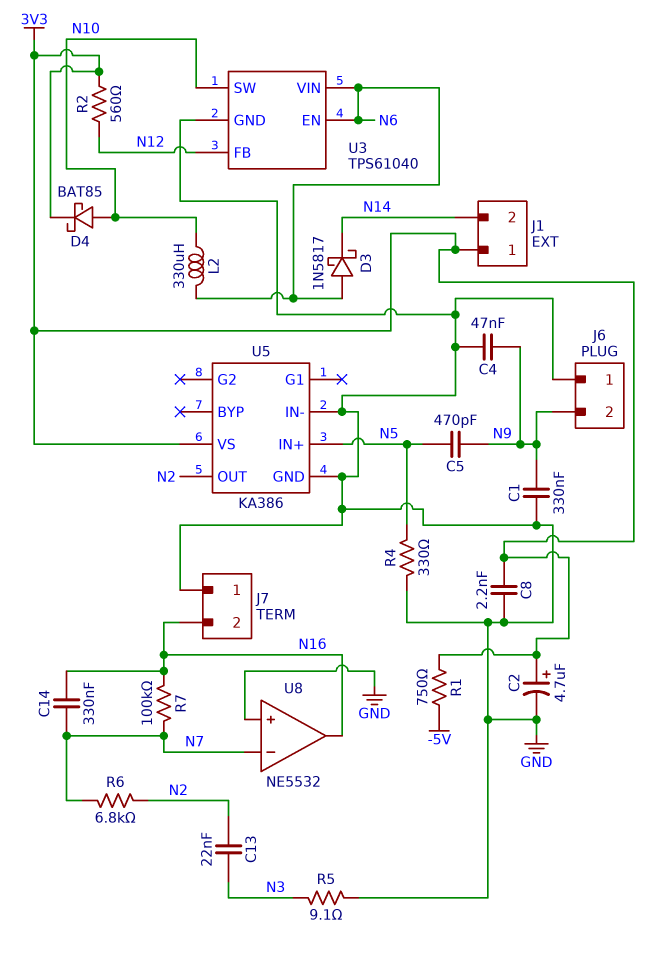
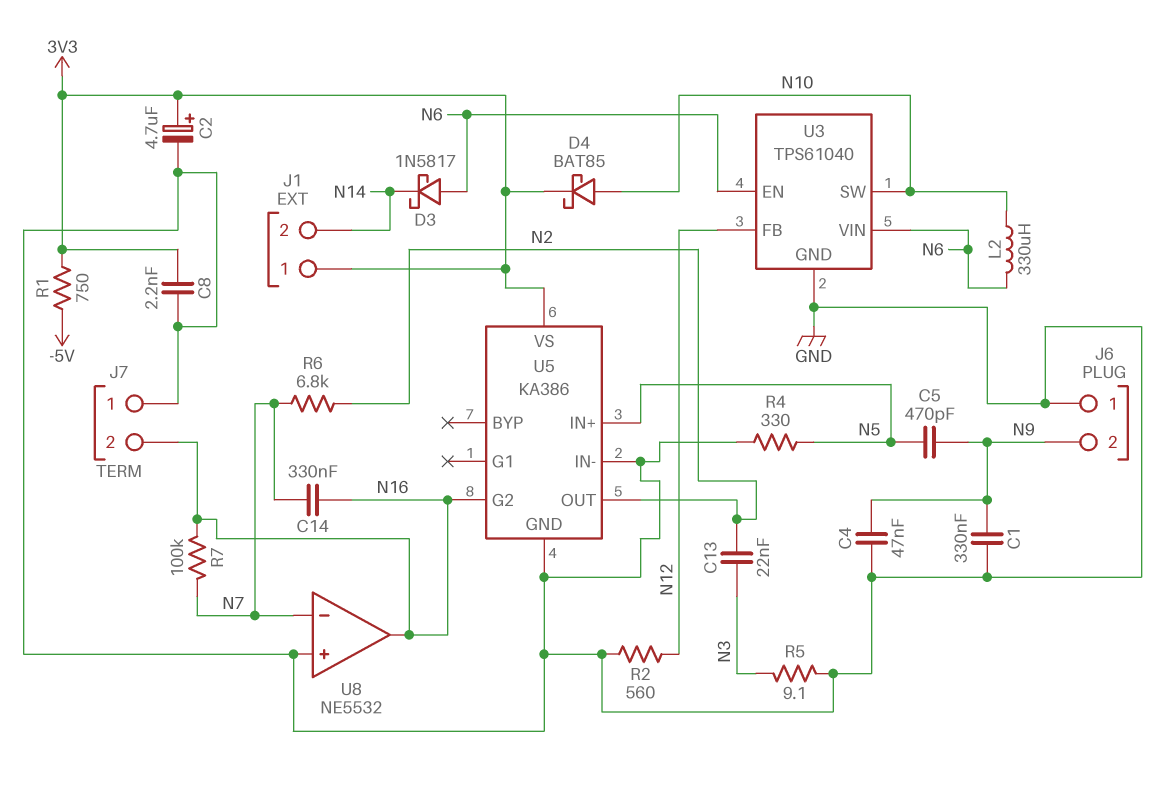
R2: 560 (3V3, N12) -> 560 (GND, N12)
U5 pin G2: none -> N16

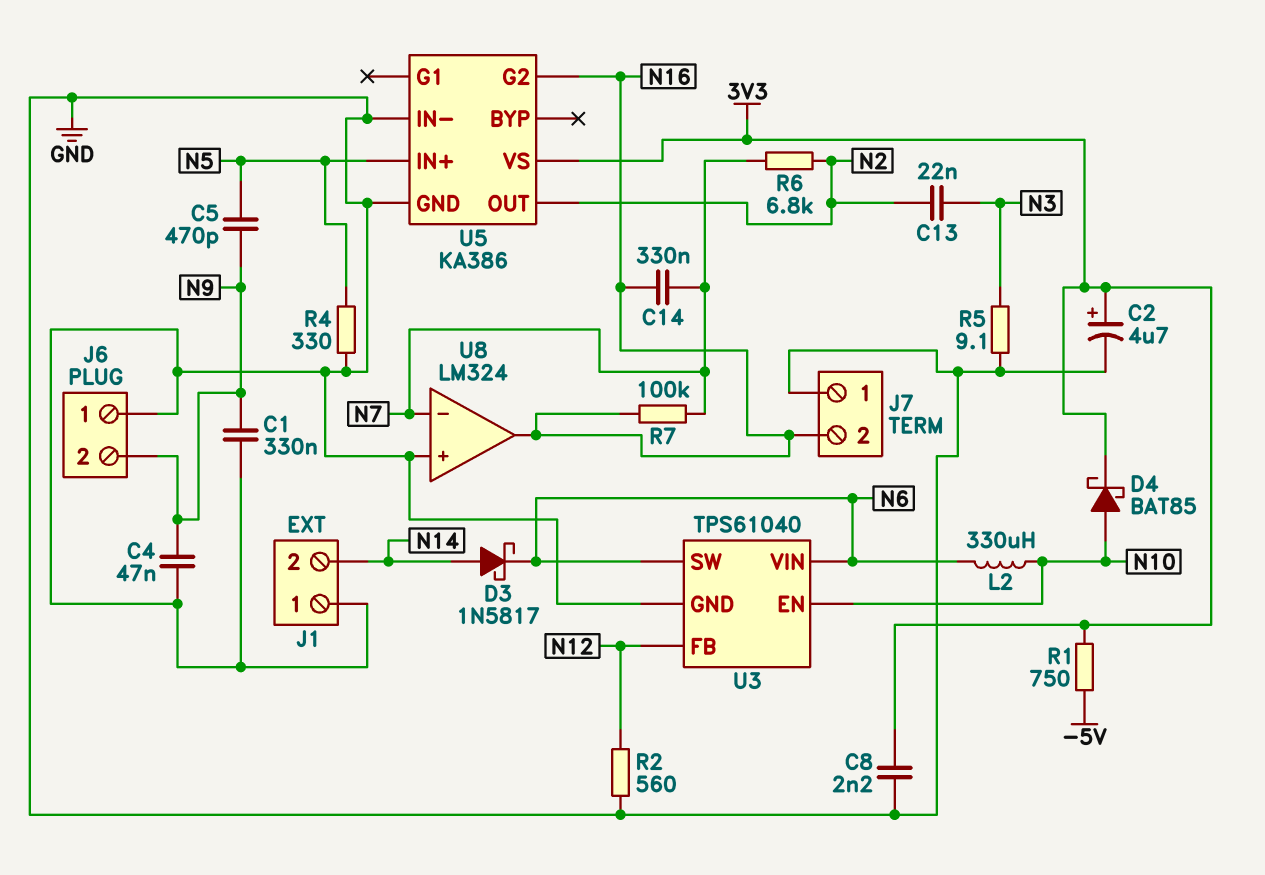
D3: schottky 1N5817 (A N6, K N14) -> schottky 1N5817 (A N14, K N6)
J1 pin 1: 3V3 -> GND
U3 pin EN: N6 -> N10
U3 pin SW: N10 -> N6
U8: NE5532 -> LM324

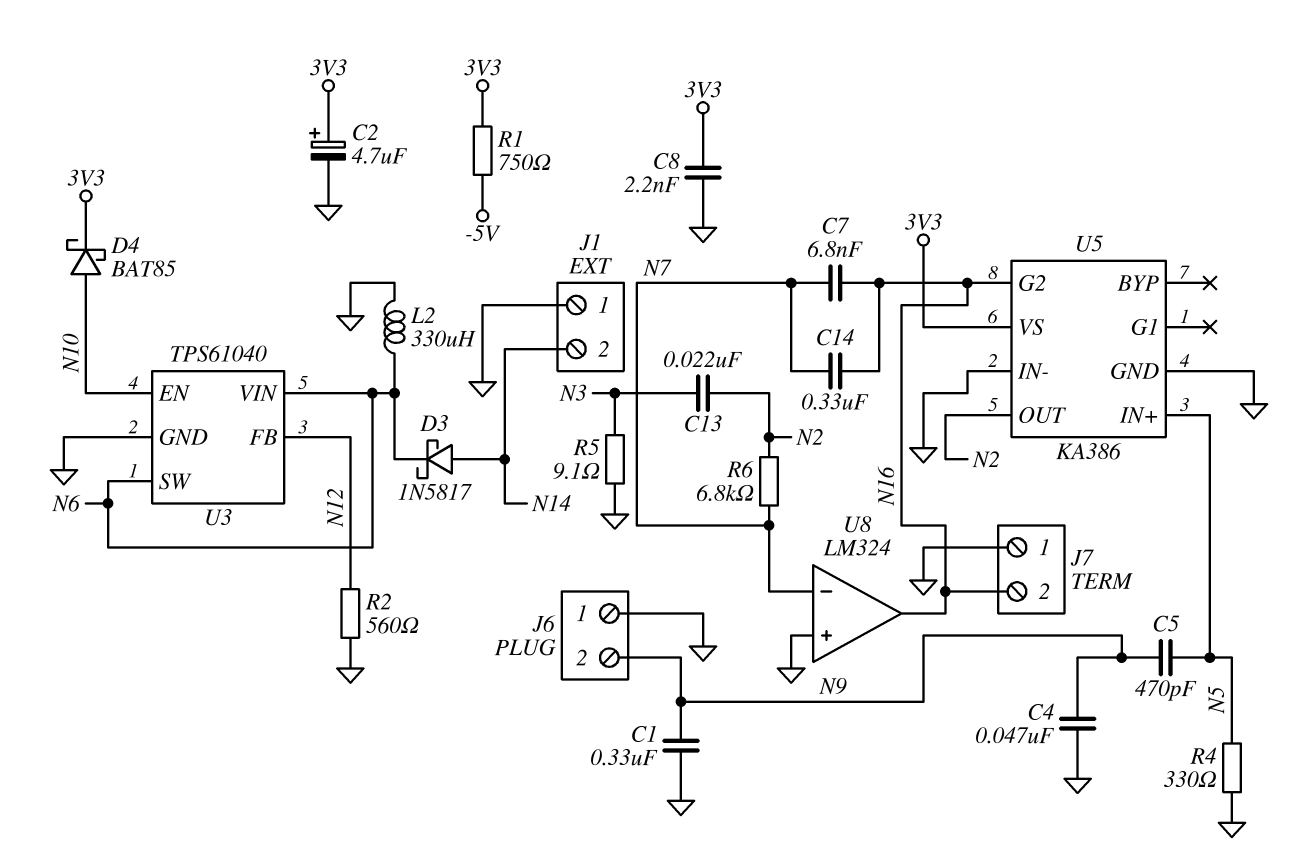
C7: none -> 6.8nF (N7, N16)
L2: 330uH (N6, N10) -> 330uH (GND, N6)
R7: 100k (N7, N16) -> none

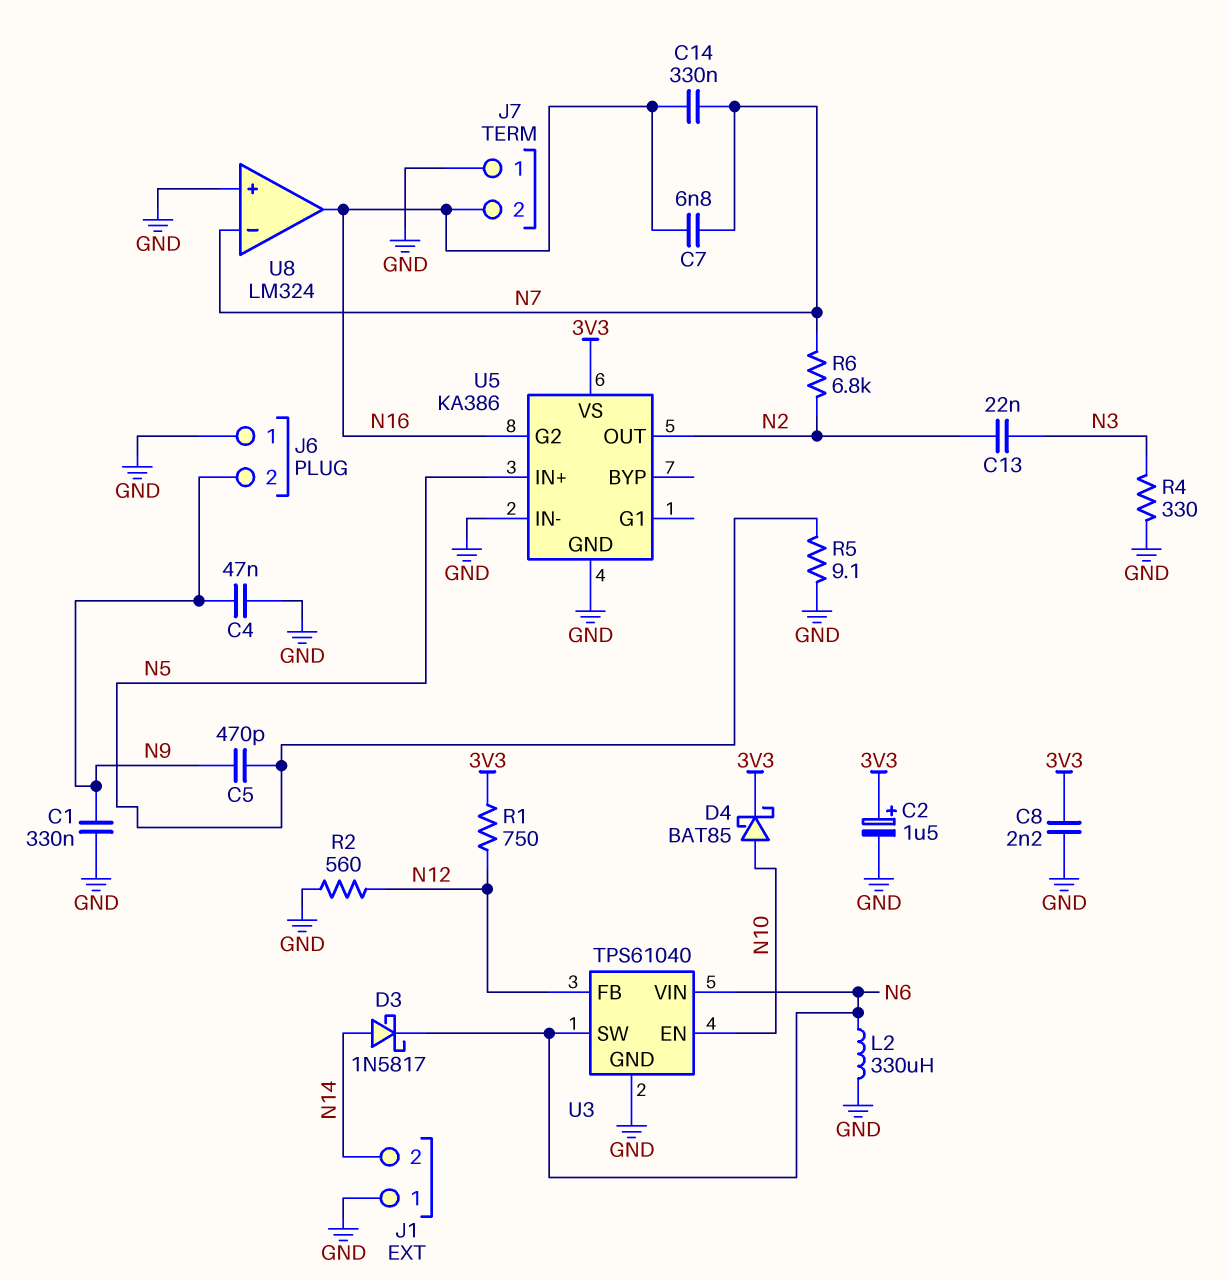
C2: 4.7uF (plus 3V3, minus GND) -> 1.5uF (plus 3V3, minus GND)
R1: 750 (-5V, 3V3) -> 750 (3V3, N12)
R4: 330 (GND, N5) -> 330 (GND, N3)
R5: 9.1 (GND, N3) -> 9.1 (GND, N5)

-------------------------

Exactly the lines from the one containing "U3 pin SW: N10 -> N6" to the final line of the entries are wanted; please write them out, both ends included, but not the pictures.

U3 pin SW: N10 -> N6
U8: NE5532 -> LM324

C7: none -> 6.8nF (N7, N16)
L2: 330uH (N6, N10) -> 330uH (GND, N6)
R7: 100k (N7, N16) -> none

C2: 4.7uF (plus 3V3, minus GND) -> 1.5uF (plus 3V3, minus GND)
R1: 750 (-5V, 3V3) -> 750 (3V3, N12)
R4: 330 (GND, N5) -> 330 (GND, N3)
R5: 9.1 (GND, N3) -> 9.1 (GND, N5)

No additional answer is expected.